> [What you are asked to do] Type again, exactly, the lines below from the start through the line that includes "Q201: NMOS (G".

Given data START

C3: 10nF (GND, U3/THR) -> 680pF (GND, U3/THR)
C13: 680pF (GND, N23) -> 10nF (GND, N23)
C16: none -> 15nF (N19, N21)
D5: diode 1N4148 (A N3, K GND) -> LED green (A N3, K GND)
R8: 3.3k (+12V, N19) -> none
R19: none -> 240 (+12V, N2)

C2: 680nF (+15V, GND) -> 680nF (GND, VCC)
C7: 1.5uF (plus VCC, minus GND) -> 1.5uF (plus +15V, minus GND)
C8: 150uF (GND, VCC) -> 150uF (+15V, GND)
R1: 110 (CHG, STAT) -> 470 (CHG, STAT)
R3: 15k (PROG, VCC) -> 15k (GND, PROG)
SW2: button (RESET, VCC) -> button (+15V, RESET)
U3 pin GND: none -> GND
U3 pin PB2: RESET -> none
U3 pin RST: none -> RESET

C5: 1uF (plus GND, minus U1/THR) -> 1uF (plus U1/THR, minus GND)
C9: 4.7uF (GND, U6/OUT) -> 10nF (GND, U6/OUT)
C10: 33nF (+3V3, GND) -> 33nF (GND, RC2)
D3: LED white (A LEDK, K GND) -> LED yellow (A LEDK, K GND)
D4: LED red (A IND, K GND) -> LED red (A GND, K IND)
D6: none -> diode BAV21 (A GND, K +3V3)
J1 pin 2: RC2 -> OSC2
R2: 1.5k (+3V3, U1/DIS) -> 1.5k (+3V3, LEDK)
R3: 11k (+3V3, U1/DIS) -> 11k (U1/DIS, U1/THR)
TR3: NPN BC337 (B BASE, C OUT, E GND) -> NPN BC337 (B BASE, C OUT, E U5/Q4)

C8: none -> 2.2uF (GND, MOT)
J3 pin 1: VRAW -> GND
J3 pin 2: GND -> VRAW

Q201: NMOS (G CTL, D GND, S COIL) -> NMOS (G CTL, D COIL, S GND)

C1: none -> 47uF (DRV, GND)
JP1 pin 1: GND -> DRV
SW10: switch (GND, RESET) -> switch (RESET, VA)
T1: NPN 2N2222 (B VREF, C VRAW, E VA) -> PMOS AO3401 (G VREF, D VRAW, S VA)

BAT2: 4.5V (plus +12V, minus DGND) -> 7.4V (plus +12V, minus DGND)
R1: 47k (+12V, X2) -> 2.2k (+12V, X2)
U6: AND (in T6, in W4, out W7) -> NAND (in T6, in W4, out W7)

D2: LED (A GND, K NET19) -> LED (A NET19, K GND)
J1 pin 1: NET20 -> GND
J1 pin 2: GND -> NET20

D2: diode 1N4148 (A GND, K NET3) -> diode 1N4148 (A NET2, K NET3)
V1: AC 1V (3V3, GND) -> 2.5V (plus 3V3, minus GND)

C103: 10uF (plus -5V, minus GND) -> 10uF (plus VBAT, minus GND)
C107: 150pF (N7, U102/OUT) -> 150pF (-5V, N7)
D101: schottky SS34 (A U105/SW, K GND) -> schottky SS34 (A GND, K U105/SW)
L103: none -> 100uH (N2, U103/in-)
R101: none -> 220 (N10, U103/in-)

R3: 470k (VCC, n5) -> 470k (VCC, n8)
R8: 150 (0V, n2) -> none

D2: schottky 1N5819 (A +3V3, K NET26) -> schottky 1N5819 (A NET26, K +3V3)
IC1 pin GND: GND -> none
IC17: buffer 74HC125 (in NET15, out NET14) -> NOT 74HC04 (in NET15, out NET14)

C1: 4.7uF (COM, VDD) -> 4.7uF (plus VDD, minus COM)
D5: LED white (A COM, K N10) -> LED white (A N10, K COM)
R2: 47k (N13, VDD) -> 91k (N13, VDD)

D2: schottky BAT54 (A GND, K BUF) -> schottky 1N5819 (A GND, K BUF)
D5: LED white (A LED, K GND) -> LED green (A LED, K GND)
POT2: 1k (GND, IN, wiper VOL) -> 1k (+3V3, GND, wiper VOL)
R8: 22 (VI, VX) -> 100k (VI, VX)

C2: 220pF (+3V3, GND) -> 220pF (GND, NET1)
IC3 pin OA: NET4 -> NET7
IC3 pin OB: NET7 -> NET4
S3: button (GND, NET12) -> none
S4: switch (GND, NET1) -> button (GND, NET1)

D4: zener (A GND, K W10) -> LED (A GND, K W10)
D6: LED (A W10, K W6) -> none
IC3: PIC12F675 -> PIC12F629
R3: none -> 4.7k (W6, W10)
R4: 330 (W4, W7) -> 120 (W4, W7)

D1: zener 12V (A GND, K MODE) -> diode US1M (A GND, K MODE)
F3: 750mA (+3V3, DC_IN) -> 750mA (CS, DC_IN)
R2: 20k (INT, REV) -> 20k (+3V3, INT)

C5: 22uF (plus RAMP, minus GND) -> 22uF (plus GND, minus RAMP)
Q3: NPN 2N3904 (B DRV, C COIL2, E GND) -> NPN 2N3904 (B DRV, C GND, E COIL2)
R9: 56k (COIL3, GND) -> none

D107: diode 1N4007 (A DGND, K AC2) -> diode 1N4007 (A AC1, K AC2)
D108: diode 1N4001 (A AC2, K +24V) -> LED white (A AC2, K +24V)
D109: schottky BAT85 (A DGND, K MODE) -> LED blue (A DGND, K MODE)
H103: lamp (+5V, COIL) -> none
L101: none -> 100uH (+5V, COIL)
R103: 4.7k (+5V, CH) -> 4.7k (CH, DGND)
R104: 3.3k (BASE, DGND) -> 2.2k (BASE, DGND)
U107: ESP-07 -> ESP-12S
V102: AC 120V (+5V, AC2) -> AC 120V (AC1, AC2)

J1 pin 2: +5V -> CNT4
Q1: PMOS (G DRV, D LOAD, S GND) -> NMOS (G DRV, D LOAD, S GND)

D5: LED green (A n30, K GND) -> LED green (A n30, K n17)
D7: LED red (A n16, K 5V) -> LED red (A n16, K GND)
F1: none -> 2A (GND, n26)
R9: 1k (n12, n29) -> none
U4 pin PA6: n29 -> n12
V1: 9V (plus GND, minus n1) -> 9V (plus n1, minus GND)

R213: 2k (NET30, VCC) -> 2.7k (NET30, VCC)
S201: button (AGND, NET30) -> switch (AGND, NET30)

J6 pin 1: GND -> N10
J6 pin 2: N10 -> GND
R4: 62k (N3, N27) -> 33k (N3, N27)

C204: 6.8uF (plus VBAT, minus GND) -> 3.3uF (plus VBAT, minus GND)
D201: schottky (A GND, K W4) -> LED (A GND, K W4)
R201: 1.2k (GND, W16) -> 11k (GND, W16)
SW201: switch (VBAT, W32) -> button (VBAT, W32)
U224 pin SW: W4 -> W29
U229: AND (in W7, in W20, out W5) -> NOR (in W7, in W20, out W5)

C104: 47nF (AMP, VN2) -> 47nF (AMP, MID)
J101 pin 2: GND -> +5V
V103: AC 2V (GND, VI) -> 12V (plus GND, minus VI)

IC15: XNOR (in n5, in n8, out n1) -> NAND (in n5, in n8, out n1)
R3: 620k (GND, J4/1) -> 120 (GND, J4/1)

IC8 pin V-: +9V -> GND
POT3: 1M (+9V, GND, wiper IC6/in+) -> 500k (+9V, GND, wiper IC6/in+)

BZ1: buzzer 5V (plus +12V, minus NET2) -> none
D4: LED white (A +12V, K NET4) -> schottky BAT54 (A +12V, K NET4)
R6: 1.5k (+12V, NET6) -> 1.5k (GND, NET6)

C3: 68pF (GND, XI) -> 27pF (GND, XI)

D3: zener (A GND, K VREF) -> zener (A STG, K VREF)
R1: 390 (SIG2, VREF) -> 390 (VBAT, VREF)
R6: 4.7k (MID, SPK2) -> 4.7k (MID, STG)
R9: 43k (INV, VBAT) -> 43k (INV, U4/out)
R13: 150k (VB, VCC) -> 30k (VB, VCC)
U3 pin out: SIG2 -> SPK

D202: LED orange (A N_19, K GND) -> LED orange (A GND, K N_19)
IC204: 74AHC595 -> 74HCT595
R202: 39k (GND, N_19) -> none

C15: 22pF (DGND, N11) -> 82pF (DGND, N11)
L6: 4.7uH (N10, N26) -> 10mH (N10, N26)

Given data END

> [Solution for this problem]
C3: 10nF (GND, U3/THR) -> 680pF (GND, U3/THR)
C13: 680pF (GND, N23) -> 10nF (GND, N23)
C16: none -> 15nF (N19, N21)
D5: diode 1N4148 (A N3, K GND) -> LED green (A N3, K GND)
R8: 3.3k (+12V, N19) -> none
R19: none -> 240 (+12V, N2)

C2: 680nF (+15V, GND) -> 680nF (GND, VCC)
C7: 1.5uF (plus VCC, minus GND) -> 1.5uF (plus +15V, minus GND)
C8: 150uF (GND, VCC) -> 150uF (+15V, GND)
R1: 110 (CHG, STAT) -> 470 (CHG, STAT)
R3: 15k (PROG, VCC) -> 15k (GND, PROG)
SW2: button (RESET, VCC) -> button (+15V, RESET)
U3 pin GND: none -> GND
U3 pin PB2: RESET -> none
U3 pin RST: none -> RESET

C5: 1uF (plus GND, minus U1/THR) -> 1uF (plus U1/THR, minus GND)
C9: 4.7uF (GND, U6/OUT) -> 10nF (GND, U6/OUT)
C10: 33nF (+3V3, GND) -> 33nF (GND, RC2)
D3: LED white (A LEDK, K GND) -> LED yellow (A LEDK, K GND)
D4: LED red (A IND, K GND) -> LED red (A GND, K IND)
D6: none -> diode BAV21 (A GND, K +3V3)
J1 pin 2: RC2 -> OSC2
R2: 1.5k (+3V3, U1/DIS) -> 1.5k (+3V3, LEDK)
R3: 11k (+3V3, U1/DIS) -> 11k (U1/DIS, U1/THR)
TR3: NPN BC337 (B BASE, C OUT, E GND) -> NPN BC337 (B BASE, C OUT, E U5/Q4)

C8: none -> 2.2uF (GND, MOT)
J3 pin 1: VRAW -> GND
J3 pin 2: GND -> VRAW

Q201: NMOS (G CTL, D GND, S COIL) -> NMOS (G CTL, D COIL, S GND)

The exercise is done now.